*Work task*: In the records below, begin at the line containing "yellow cross: (107, 215)" and end at the line containing "yellow hexagon: (114, 116)"; quote every line in that span exactly, including both boundary lines, and no others.

*Dataset*:
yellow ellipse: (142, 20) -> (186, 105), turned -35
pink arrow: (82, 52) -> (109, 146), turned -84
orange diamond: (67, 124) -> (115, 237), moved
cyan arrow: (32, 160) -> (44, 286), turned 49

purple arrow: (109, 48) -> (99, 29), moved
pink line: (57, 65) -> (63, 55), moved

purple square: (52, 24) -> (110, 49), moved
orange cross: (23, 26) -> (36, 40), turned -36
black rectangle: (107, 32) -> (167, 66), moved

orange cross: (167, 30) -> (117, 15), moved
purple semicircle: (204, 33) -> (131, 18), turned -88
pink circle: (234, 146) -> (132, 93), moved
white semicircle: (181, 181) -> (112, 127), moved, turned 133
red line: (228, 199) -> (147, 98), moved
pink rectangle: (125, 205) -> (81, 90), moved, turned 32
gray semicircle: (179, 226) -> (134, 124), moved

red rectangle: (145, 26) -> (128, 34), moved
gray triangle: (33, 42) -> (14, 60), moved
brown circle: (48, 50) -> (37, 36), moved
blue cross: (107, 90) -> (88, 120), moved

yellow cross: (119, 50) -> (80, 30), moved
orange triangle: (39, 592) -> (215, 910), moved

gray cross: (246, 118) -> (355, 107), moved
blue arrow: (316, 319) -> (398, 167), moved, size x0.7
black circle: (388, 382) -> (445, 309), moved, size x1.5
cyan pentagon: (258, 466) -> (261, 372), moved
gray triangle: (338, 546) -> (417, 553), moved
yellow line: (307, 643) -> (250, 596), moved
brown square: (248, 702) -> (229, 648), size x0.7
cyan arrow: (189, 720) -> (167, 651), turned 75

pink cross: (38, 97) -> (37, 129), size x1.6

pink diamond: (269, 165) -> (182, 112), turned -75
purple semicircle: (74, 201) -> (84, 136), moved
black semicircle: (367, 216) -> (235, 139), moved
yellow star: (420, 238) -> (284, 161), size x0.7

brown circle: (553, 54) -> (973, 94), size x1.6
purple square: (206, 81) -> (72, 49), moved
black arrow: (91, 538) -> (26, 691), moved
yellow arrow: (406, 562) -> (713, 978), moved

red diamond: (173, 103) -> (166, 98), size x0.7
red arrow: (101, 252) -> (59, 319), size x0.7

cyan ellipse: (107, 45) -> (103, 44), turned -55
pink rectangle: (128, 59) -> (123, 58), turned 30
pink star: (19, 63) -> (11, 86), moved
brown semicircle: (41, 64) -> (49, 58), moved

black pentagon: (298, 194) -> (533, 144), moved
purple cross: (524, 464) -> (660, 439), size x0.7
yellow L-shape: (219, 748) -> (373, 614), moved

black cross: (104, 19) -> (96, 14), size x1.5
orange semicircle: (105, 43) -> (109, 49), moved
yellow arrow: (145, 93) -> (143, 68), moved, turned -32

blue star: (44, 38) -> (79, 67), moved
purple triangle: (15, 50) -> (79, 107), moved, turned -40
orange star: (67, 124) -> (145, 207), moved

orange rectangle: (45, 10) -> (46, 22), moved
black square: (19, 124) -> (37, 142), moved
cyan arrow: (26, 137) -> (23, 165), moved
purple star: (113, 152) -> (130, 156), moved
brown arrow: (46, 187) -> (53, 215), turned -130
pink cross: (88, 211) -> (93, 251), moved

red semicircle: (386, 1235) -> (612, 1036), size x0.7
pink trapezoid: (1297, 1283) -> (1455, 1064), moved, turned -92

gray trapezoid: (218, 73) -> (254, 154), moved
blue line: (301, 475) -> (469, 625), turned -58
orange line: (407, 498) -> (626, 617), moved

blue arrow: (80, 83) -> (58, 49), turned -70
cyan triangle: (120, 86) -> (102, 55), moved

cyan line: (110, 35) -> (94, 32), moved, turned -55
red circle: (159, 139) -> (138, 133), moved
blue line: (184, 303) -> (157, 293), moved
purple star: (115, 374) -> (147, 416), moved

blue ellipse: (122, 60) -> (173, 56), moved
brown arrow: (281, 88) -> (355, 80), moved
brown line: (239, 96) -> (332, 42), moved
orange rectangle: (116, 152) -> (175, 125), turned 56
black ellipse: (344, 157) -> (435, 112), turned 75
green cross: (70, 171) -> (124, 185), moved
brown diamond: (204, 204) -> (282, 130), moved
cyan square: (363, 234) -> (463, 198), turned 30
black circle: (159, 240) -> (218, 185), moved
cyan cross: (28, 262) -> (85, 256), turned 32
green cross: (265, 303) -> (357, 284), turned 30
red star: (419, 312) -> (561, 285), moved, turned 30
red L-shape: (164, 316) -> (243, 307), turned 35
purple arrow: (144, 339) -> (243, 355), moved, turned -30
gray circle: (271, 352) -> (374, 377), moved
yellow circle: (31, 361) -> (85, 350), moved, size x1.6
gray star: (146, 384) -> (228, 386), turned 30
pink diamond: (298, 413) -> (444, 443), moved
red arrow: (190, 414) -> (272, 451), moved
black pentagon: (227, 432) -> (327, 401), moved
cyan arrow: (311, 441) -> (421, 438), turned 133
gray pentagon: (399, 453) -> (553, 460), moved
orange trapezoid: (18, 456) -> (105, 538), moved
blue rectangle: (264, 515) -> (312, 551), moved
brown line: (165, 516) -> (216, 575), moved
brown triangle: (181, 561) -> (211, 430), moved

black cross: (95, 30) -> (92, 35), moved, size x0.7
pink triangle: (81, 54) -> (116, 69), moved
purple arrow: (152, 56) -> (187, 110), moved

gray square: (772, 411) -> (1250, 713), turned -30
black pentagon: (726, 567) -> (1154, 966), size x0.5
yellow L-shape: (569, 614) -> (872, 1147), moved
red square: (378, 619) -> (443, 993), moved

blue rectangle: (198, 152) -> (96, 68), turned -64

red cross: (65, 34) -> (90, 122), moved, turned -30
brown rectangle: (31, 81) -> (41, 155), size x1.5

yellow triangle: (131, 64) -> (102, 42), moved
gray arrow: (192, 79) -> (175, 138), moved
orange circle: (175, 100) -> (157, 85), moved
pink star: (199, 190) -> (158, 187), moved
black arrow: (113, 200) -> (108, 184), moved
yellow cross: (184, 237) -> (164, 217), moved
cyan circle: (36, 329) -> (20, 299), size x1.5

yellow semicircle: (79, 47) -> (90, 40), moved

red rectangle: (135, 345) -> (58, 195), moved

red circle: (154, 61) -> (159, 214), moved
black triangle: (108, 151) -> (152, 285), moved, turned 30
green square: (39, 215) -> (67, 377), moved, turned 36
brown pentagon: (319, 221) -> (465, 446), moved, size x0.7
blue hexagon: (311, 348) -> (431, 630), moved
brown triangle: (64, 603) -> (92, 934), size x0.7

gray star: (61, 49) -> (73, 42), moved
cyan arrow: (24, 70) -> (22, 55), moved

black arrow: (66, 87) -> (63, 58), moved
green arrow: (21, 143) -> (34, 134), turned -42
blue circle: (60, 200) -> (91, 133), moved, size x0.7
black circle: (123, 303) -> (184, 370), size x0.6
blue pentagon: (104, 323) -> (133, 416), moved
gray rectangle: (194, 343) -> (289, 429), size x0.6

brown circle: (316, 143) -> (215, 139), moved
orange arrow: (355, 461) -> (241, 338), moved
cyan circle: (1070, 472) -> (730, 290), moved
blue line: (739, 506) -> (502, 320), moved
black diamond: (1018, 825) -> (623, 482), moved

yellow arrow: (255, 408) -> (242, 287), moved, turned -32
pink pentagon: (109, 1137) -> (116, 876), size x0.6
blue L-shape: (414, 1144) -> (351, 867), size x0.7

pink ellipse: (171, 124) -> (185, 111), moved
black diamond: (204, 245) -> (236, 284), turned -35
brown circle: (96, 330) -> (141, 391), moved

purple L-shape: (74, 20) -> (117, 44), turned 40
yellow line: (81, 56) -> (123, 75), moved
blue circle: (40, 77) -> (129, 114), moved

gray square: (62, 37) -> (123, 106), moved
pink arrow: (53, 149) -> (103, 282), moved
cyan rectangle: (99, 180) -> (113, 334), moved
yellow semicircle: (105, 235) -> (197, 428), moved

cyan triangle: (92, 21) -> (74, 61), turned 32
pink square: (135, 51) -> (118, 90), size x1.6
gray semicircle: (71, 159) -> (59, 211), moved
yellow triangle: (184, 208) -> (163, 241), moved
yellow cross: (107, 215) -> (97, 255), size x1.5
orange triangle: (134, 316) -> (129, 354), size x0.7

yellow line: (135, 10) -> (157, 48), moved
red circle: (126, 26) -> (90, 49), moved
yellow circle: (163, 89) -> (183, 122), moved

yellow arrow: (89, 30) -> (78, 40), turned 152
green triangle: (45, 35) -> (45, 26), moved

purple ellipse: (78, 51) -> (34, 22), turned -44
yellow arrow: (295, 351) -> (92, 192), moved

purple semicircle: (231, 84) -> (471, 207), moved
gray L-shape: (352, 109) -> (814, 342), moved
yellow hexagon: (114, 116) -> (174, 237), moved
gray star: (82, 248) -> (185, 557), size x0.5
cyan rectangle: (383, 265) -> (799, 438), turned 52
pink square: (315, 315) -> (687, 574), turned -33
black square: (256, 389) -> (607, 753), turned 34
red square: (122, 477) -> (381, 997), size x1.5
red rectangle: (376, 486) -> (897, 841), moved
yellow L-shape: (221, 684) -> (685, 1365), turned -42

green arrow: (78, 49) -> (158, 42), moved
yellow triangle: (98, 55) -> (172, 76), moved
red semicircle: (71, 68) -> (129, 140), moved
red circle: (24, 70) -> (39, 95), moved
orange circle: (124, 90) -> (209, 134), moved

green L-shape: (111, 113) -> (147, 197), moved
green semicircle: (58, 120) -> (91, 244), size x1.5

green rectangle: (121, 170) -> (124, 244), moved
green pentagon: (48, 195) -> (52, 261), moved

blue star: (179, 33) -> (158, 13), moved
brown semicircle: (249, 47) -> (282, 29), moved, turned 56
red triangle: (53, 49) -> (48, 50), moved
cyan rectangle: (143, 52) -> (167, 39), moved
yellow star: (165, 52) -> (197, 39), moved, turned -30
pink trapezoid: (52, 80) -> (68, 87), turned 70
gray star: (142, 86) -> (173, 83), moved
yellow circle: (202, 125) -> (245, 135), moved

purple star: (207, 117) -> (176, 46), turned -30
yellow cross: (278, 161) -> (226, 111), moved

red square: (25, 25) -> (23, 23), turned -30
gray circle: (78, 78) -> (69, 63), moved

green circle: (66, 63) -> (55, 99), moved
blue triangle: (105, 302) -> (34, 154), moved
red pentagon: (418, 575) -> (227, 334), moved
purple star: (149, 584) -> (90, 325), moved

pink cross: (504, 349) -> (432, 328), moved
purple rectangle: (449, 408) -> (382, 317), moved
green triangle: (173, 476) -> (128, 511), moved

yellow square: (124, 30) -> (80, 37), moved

*Written response*:
yellow cross: (107, 215) -> (97, 255), size x1.5
orange triangle: (134, 316) -> (129, 354), size x0.7

yellow line: (135, 10) -> (157, 48), moved
red circle: (126, 26) -> (90, 49), moved
yellow circle: (163, 89) -> (183, 122), moved

yellow arrow: (89, 30) -> (78, 40), turned 152
green triangle: (45, 35) -> (45, 26), moved

purple ellipse: (78, 51) -> (34, 22), turned -44
yellow arrow: (295, 351) -> (92, 192), moved

purple semicircle: (231, 84) -> (471, 207), moved
gray L-shape: (352, 109) -> (814, 342), moved
yellow hexagon: (114, 116) -> (174, 237), moved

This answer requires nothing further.